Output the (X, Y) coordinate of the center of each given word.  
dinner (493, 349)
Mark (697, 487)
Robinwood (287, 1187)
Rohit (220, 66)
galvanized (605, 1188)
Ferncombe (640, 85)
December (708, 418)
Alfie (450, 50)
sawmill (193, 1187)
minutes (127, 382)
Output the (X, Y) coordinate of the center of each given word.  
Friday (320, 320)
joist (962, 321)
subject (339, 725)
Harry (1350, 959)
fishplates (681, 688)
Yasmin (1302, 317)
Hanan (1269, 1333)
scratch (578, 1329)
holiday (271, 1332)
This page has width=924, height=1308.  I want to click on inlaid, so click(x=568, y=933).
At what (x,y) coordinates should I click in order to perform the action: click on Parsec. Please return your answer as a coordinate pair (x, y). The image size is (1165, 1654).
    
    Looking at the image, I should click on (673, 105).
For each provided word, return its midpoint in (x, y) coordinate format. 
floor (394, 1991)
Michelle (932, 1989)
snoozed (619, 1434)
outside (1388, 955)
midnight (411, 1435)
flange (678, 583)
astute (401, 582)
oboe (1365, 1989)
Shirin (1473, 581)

# What needs to be done
Quote the material verbatim, beginning with the line that contains "Rohit (220, 66)" and ending after the line that contains "This page has".

# Response to this exercise
Rohit (220, 66)
galvanized (605, 1188)
Ferncombe (640, 85)
December (708, 418)
Alfie (450, 50)
sawmill (193, 1187)
minutes (127, 382)
Output the (X, Y) coordinate of the center of each given word.  
Friday (320, 320)
joist (962, 321)
subject (339, 725)
Harry (1350, 959)
fishplates (681, 688)
Yasmin (1302, 317)
Hanan (1269, 1333)
scratch (578, 1329)
holiday (271, 1332)
This page has width=924, height=1308.  I want to click on inlaid, so click(x=568, y=933).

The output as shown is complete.